── Source material ──

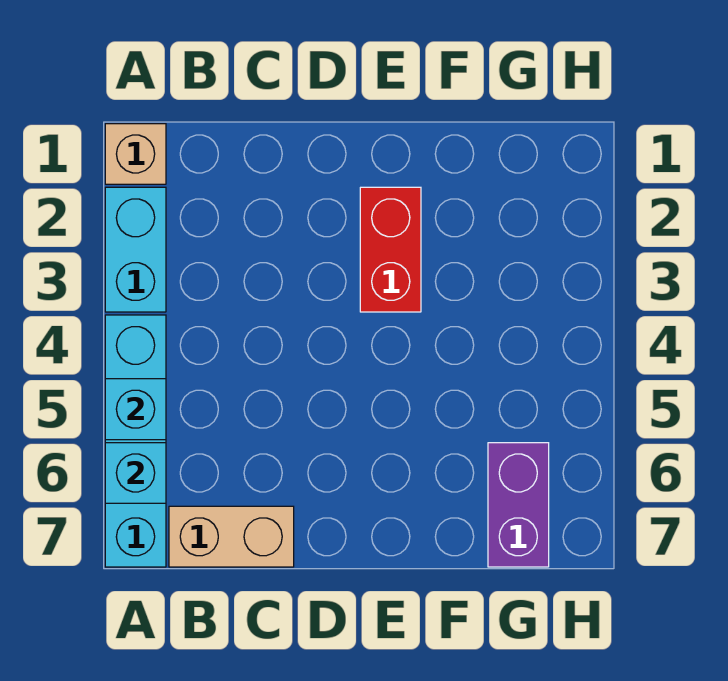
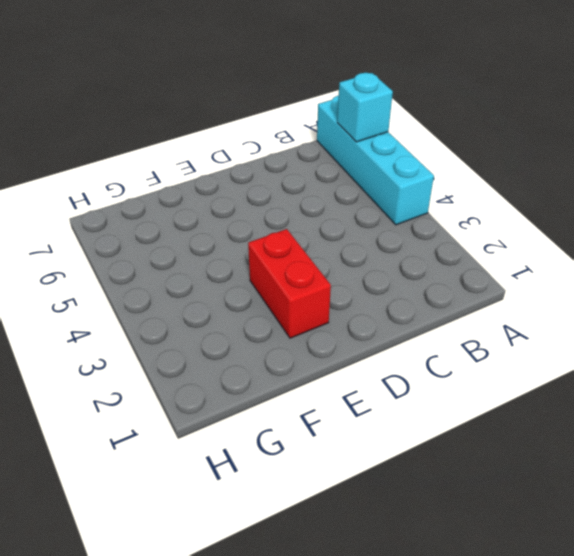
none -> tan 1x1 brick [105,124,166,184]
none -> cyan 1x2 brick [105,187,166,312]

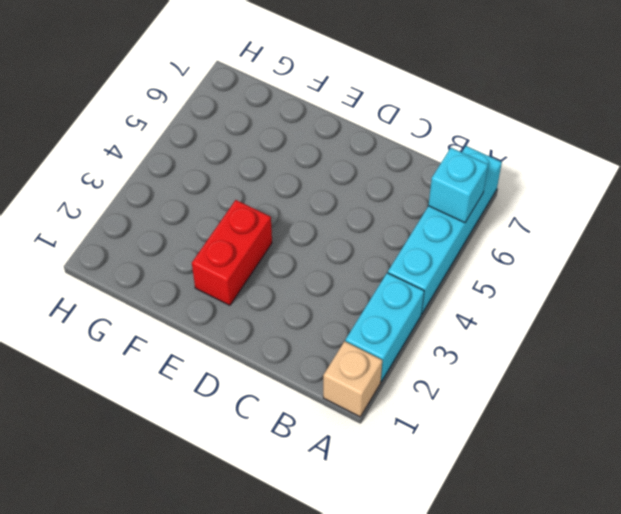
none -> tan 1x2 brick [169,506,294,567]
none -> purple 1x2 brick [488,443,549,567]

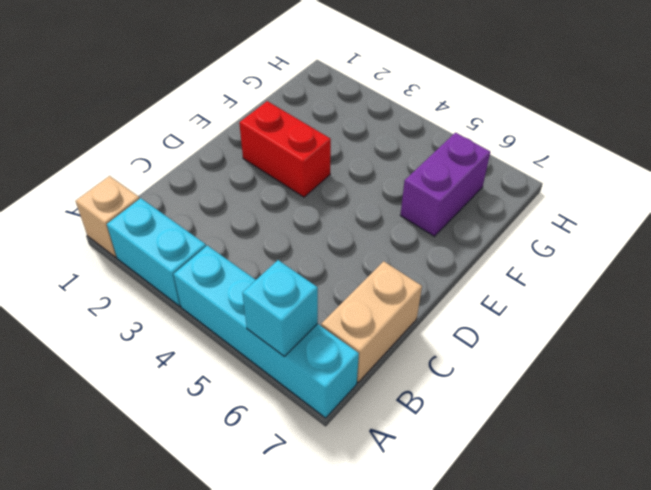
purple 1x2 brick [400,133,490,236] -> purple 1x2 brick turned to [488,443,549,567]
none -> cyan 1x1 brick [105,379,166,440]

───

◆ **Your objective**
Give the data again exactly as it stands, apart from the pictures.

◆ **Answer space**
none -> tan 1x1 brick [105,124,166,184]
none -> cyan 1x2 brick [105,187,166,312]

none -> tan 1x2 brick [169,506,294,567]
none -> purple 1x2 brick [488,443,549,567]

purple 1x2 brick [400,133,490,236] -> purple 1x2 brick turned to [488,443,549,567]
none -> cyan 1x1 brick [105,379,166,440]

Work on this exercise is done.